• Task description
Exactly the lines starting at the line containing "R111: 2.2k (IN_B, VP) -> 2.2k (IN_B, VRAW)" and ending at the line containing "D1: diode BAV21" are to be written out from the listing below, both included.

──────────────────────────────

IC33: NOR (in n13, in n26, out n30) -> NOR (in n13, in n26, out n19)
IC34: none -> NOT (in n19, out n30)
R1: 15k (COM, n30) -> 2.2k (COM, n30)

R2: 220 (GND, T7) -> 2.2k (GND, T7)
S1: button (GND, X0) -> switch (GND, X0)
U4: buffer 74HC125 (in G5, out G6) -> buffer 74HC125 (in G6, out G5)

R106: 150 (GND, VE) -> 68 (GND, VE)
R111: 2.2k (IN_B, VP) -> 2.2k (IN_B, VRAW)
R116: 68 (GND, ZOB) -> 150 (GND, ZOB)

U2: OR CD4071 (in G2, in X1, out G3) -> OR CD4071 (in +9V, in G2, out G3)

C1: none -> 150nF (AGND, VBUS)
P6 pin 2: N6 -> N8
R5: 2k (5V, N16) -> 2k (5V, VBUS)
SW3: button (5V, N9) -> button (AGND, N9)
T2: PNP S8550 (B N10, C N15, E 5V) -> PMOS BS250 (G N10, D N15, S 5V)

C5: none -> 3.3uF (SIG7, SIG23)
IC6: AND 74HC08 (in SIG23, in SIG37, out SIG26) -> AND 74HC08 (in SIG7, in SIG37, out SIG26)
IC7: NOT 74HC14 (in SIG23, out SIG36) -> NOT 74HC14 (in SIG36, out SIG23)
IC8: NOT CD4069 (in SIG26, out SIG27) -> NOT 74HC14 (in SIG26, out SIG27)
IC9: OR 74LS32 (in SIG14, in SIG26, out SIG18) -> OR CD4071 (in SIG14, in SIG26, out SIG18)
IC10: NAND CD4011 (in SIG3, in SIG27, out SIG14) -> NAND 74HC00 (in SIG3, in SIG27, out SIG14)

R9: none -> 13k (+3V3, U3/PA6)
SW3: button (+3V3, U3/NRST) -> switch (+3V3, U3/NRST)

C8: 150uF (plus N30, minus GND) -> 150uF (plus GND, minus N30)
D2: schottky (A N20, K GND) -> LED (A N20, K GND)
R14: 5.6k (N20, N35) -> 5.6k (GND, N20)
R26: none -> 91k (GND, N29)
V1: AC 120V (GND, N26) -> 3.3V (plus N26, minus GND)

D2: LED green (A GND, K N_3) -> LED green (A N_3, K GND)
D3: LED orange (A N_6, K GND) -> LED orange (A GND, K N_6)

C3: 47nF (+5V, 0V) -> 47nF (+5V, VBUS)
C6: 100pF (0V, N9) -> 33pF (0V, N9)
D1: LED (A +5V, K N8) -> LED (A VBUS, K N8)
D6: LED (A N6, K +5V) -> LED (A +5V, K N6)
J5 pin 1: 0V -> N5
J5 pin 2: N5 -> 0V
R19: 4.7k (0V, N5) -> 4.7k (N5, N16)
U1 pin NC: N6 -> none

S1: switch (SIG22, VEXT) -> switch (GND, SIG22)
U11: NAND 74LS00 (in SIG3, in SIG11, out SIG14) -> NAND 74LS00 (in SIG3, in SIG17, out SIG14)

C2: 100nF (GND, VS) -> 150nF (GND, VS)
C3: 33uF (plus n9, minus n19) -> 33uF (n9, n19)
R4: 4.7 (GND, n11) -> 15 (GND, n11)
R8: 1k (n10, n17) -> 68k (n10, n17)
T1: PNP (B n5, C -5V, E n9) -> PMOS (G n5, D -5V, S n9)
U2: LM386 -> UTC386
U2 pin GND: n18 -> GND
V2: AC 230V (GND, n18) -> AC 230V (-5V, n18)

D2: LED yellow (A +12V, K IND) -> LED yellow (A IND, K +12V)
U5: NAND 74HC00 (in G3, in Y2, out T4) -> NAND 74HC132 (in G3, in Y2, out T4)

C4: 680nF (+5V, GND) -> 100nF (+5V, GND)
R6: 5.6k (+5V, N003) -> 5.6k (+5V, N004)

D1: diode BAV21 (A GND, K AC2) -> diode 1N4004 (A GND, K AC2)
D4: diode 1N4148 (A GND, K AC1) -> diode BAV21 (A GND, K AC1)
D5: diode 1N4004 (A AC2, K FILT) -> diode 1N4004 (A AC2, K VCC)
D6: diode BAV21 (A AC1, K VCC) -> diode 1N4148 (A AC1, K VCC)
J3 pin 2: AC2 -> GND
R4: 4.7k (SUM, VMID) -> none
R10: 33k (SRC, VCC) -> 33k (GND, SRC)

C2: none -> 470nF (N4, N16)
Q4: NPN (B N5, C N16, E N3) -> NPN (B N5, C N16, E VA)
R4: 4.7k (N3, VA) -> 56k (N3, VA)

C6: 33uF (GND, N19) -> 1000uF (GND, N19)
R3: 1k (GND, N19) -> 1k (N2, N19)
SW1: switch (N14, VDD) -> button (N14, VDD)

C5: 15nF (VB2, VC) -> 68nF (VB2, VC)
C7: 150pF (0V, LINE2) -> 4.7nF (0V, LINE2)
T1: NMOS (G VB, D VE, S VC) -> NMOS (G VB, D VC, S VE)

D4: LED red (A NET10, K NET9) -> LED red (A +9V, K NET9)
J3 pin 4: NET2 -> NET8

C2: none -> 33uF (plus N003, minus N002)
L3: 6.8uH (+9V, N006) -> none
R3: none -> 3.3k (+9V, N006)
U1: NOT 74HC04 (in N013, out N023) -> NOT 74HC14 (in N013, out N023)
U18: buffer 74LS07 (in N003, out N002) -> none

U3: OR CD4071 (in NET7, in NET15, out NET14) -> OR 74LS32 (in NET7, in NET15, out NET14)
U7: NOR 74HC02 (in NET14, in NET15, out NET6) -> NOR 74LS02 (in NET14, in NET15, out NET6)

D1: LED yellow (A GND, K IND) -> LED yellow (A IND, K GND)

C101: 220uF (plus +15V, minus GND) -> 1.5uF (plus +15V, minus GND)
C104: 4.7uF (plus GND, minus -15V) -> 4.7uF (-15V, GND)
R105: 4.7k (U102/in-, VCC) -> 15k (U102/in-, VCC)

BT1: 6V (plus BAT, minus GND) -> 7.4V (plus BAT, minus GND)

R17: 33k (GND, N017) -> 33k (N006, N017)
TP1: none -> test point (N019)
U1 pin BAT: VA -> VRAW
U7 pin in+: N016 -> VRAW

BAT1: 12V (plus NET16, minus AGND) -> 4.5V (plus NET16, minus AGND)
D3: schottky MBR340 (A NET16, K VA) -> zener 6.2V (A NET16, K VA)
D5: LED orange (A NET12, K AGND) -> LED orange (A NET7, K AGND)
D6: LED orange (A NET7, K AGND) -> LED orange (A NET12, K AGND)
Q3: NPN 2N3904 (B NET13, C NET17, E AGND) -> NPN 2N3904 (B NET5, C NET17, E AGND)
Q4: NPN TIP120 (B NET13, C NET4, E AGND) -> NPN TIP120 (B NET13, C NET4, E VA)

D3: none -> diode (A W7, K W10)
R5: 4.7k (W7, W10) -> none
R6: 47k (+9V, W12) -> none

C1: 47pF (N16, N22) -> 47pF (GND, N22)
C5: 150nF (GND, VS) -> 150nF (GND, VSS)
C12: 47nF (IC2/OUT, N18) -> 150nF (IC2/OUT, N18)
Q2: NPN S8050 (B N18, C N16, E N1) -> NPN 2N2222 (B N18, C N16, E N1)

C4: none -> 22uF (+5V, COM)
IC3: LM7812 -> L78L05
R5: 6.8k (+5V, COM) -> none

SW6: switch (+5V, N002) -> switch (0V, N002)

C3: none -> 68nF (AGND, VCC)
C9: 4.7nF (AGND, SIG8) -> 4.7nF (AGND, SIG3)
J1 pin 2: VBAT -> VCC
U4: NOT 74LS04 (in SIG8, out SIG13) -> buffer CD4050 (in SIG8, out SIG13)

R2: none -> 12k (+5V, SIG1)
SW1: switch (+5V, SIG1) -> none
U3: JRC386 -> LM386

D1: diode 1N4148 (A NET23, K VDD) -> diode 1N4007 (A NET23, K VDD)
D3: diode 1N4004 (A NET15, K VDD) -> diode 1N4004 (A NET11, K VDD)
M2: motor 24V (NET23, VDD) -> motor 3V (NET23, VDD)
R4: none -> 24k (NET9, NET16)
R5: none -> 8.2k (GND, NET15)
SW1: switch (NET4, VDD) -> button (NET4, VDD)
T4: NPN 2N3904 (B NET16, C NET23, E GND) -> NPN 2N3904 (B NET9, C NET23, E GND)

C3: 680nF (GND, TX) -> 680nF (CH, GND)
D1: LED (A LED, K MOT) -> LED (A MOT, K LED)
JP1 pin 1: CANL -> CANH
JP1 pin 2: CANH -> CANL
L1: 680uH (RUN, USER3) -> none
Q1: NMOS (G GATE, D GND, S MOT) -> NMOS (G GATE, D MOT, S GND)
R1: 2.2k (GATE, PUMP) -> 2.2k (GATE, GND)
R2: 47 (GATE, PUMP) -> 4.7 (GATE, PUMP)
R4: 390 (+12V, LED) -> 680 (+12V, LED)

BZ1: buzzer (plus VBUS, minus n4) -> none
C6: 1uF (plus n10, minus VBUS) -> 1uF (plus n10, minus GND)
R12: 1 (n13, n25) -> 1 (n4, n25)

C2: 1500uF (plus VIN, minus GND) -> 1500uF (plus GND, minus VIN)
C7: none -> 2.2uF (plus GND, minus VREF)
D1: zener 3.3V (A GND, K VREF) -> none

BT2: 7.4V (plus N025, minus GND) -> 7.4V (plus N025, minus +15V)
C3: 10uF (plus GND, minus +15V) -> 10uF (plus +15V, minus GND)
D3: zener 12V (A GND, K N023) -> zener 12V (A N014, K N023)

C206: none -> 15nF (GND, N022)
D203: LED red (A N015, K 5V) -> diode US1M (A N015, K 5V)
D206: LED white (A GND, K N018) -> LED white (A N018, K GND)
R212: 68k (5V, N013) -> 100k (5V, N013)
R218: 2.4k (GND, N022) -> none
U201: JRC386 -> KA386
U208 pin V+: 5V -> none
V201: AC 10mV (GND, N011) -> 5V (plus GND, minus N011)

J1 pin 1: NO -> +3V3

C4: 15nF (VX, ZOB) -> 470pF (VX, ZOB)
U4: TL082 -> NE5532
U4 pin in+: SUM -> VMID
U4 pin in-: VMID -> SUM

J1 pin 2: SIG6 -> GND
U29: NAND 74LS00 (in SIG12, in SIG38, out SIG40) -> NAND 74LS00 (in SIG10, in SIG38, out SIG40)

──────────────────────────────

• Result of the task
R111: 2.2k (IN_B, VP) -> 2.2k (IN_B, VRAW)
R116: 68 (GND, ZOB) -> 150 (GND, ZOB)

U2: OR CD4071 (in G2, in X1, out G3) -> OR CD4071 (in +9V, in G2, out G3)

C1: none -> 150nF (AGND, VBUS)
P6 pin 2: N6 -> N8
R5: 2k (5V, N16) -> 2k (5V, VBUS)
SW3: button (5V, N9) -> button (AGND, N9)
T2: PNP S8550 (B N10, C N15, E 5V) -> PMOS BS250 (G N10, D N15, S 5V)

C5: none -> 3.3uF (SIG7, SIG23)
IC6: AND 74HC08 (in SIG23, in SIG37, out SIG26) -> AND 74HC08 (in SIG7, in SIG37, out SIG26)
IC7: NOT 74HC14 (in SIG23, out SIG36) -> NOT 74HC14 (in SIG36, out SIG23)
IC8: NOT CD4069 (in SIG26, out SIG27) -> NOT 74HC14 (in SIG26, out SIG27)
IC9: OR 74LS32 (in SIG14, in SIG26, out SIG18) -> OR CD4071 (in SIG14, in SIG26, out SIG18)
IC10: NAND CD4011 (in SIG3, in SIG27, out SIG14) -> NAND 74HC00 (in SIG3, in SIG27, out SIG14)

R9: none -> 13k (+3V3, U3/PA6)
SW3: button (+3V3, U3/NRST) -> switch (+3V3, U3/NRST)

C8: 150uF (plus N30, minus GND) -> 150uF (plus GND, minus N30)
D2: schottky (A N20, K GND) -> LED (A N20, K GND)
R14: 5.6k (N20, N35) -> 5.6k (GND, N20)
R26: none -> 91k (GND, N29)
V1: AC 120V (GND, N26) -> 3.3V (plus N26, minus GND)

D2: LED green (A GND, K N_3) -> LED green (A N_3, K GND)
D3: LED orange (A N_6, K GND) -> LED orange (A GND, K N_6)

C3: 47nF (+5V, 0V) -> 47nF (+5V, VBUS)
C6: 100pF (0V, N9) -> 33pF (0V, N9)
D1: LED (A +5V, K N8) -> LED (A VBUS, K N8)
D6: LED (A N6, K +5V) -> LED (A +5V, K N6)
J5 pin 1: 0V -> N5
J5 pin 2: N5 -> 0V
R19: 4.7k (0V, N5) -> 4.7k (N5, N16)
U1 pin NC: N6 -> none

S1: switch (SIG22, VEXT) -> switch (GND, SIG22)
U11: NAND 74LS00 (in SIG3, in SIG11, out SIG14) -> NAND 74LS00 (in SIG3, in SIG17, out SIG14)

C2: 100nF (GND, VS) -> 150nF (GND, VS)
C3: 33uF (plus n9, minus n19) -> 33uF (n9, n19)
R4: 4.7 (GND, n11) -> 15 (GND, n11)
R8: 1k (n10, n17) -> 68k (n10, n17)
T1: PNP (B n5, C -5V, E n9) -> PMOS (G n5, D -5V, S n9)
U2: LM386 -> UTC386
U2 pin GND: n18 -> GND
V2: AC 230V (GND, n18) -> AC 230V (-5V, n18)

D2: LED yellow (A +12V, K IND) -> LED yellow (A IND, K +12V)
U5: NAND 74HC00 (in G3, in Y2, out T4) -> NAND 74HC132 (in G3, in Y2, out T4)

C4: 680nF (+5V, GND) -> 100nF (+5V, GND)
R6: 5.6k (+5V, N003) -> 5.6k (+5V, N004)

D1: diode BAV21 (A GND, K AC2) -> diode 1N4004 (A GND, K AC2)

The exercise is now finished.